WHAT THE EXERCISE ASKS —
Everything from the line containing "was: TEAL DOUGH ROLLER" through the line containing "in_first: [314, 377]" in the listing below should be copied exactly, and nothing more.

^^^^^^^^

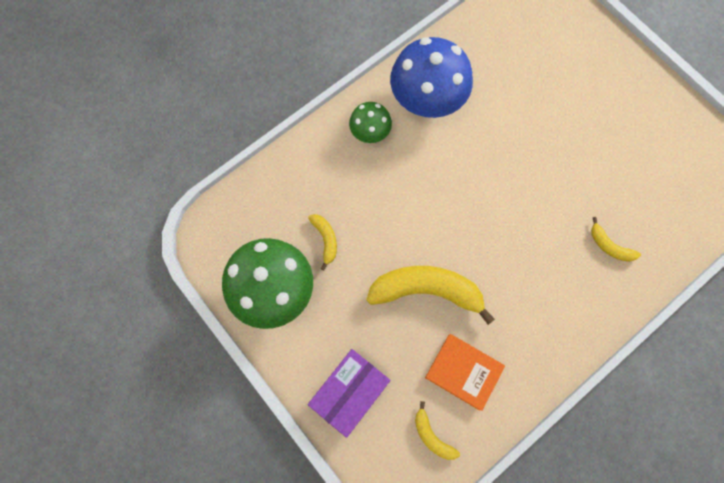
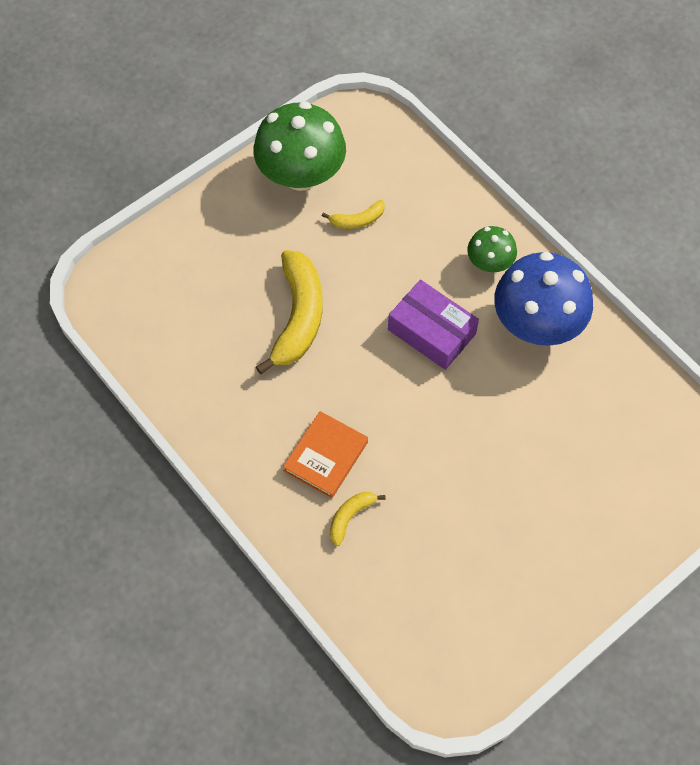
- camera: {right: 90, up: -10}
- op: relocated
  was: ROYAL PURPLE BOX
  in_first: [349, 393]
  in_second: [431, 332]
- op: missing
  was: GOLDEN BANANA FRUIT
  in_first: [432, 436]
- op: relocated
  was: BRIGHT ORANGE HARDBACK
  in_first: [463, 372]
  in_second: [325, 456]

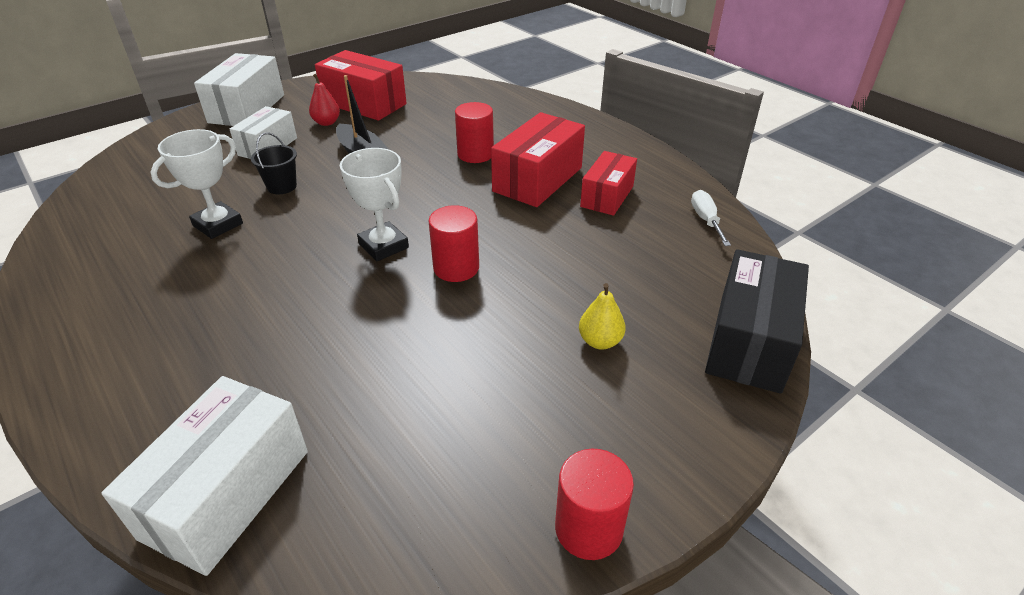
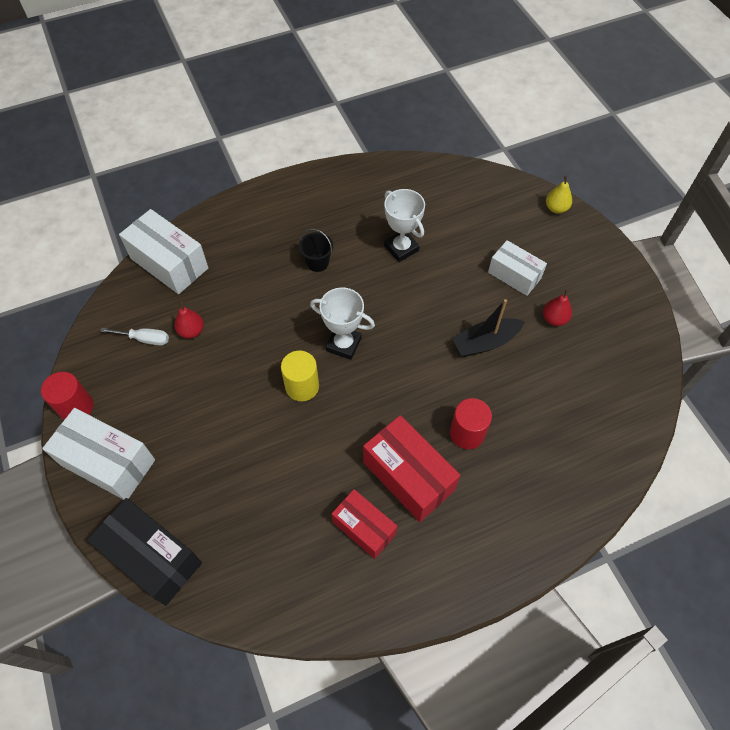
- camera: {right: 105, up: 20}
- op: relocated
  was: SNOW-WHITE BOX
  in_first: [247, 108]
  in_second: [108, 462]
- op: relocated
  was: JET-BLACK PAIL
  in_first: [282, 186]
  in_second: [317, 262]
- op: missing
  was: SCARLET BOX
  in_first: [364, 103]
- op: spun
  was: SNOW-WHITE AWARD CUP
  in_first: [383, 246]
  in_second: [343, 344]
  clockwise: 45
- op: colour
  was: SCARLET CYLINDER SHAPE
  now: GOLDEN CYLINDER SHAPE
  in_first: [456, 268]
  in_second: [302, 386]
- op: relocated
  was: GOLDEN TOY PEAR
  in_first: [600, 341]
  in_second: [556, 208]
- op: relocated
  was: SNOW-WHITE HAND SCREWDRIVER
  in_first: [706, 220]
  in_second: [145, 339]
- op: appeared
  now: SCARLET TOY PEAR
  in_second: [191, 331]

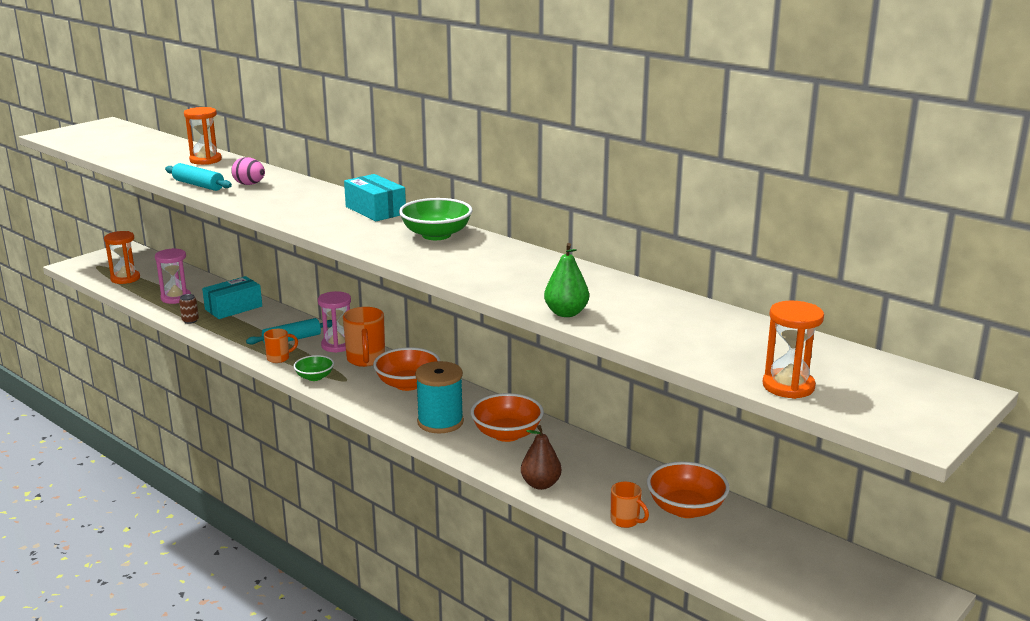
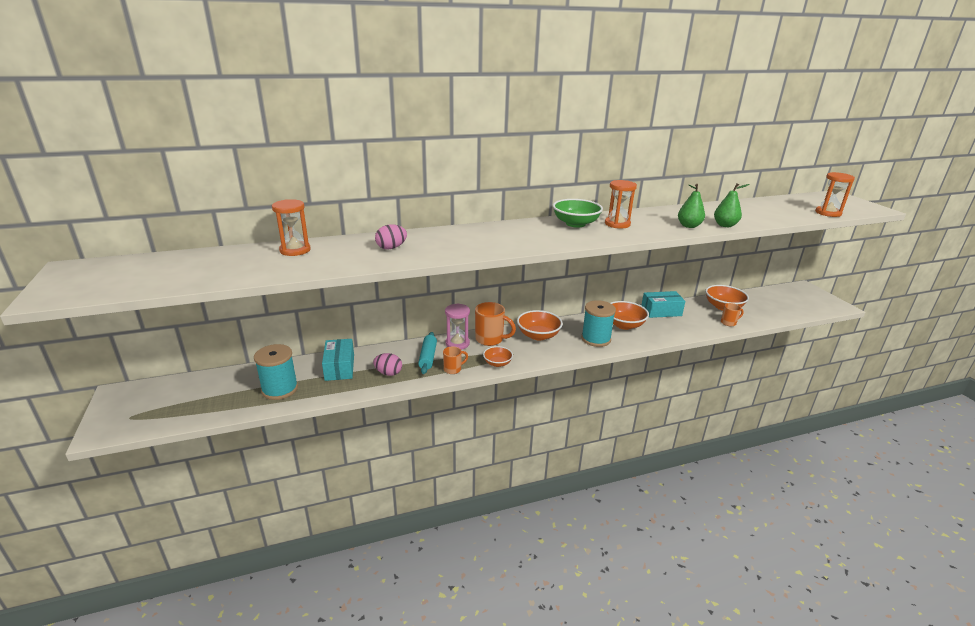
- camera: {right: -60, up: 5}
- op: relocated
  was: BRIGHT ORANGE SAND TIMER
  in_first: [125, 278]
  in_second: [617, 224]
- op: exchanged
  was: PINK SAND TIMER
  now: TEAL BOBBIN
  in_first: [176, 298]
  in_second: [280, 389]
- op: missing
  was: TEAL DOUGH ROLLER
  in_first: [198, 185]
- op: missing
  was: RUSSET CAN
  in_first: [190, 321]
- op: spun
  was: BRIGHT ORANGE COFFEE MUG
  in_first: [279, 358]
  in_second: [453, 369]
  clockwise: 60
- op: colour
  was: GREEN DEEP DISH
  now: BRIGHT ORANGE DEEP DISH
  in_first: [314, 377]
  in_second: [497, 363]
- op: relocated
  was: TEAL BOX
  in_first: [375, 210]
  in_second: [661, 311]
- op: missing
  was: RUSSET TOY PEAR
  in_first: [540, 484]
- op: appeared
  now: PINK EGG
  in_second: [388, 373]
- op: appeared
  now: GREEN TOY PEAR
  in_second: [689, 226]

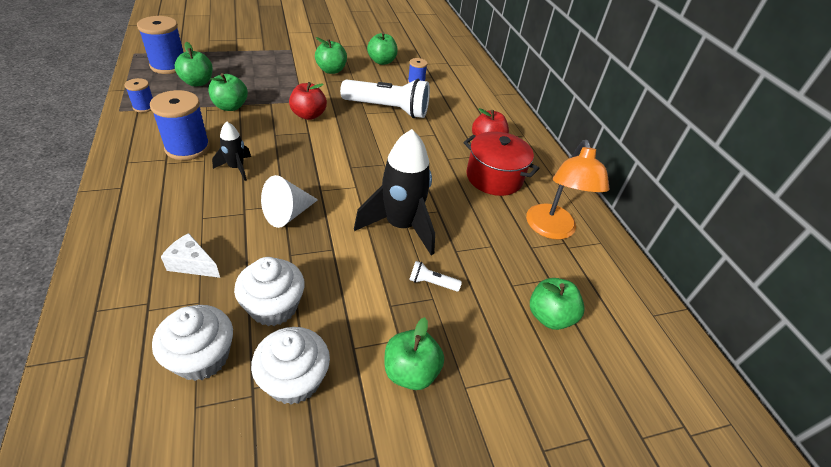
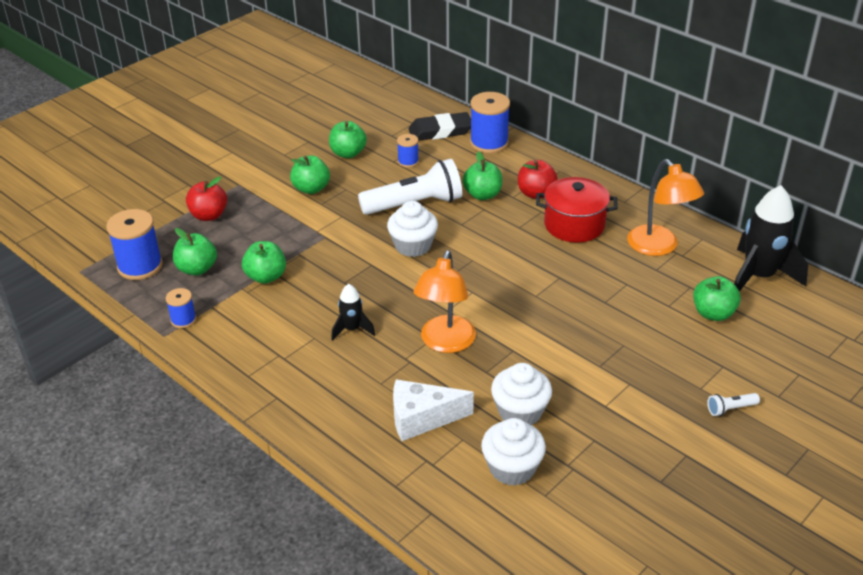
- camera: {right: -25, up: -5}
- op: relocated
  was: COBALT BOBBIN
  in_first: [187, 148]
  in_second: [489, 143]
- op: size
  was: SNOW-WHITE CHEESE WEDGE
  in_first: [192, 264]
  in_second: [422, 418]
  ratio: 1.52
- op: relocated
  was: SNOW-WHITE CUPCAKE
  in_first: [294, 380]
  in_second: [413, 246]
- op: exchanged
  was: SNOW-WHITE SOLID CONE
  now: BRIGHT ORANGE LAMP
  in_first: [288, 214]
  in_second: [445, 343]
- op: relocated
  was: SCARLET APPLE FRUIT
  in_first: [308, 115]
  in_second: [209, 215]
- op: relocated
  was: JET-BLACK ROCKET
  in_first: [401, 226]
  in_second: [758, 277]
- op: relocated
  was: GREEN APPLE FRUIT
  in_first: [410, 372]
  in_second: [482, 195]
- op: relocated
  was: SNOW-WHITE TORCH
  in_first: [432, 283]
  in_second: [730, 409]
- op: appeared
  now: JET-BLACK ERASER
  in_second: [440, 131]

^^^^^^^^

ANSWER TO THE EXERCISE —
  was: TEAL DOUGH ROLLER
  in_first: [198, 185]
- op: missing
  was: RUSSET CAN
  in_first: [190, 321]
- op: spun
  was: BRIGHT ORANGE COFFEE MUG
  in_first: [279, 358]
  in_second: [453, 369]
  clockwise: 60
- op: colour
  was: GREEN DEEP DISH
  now: BRIGHT ORANGE DEEP DISH
  in_first: [314, 377]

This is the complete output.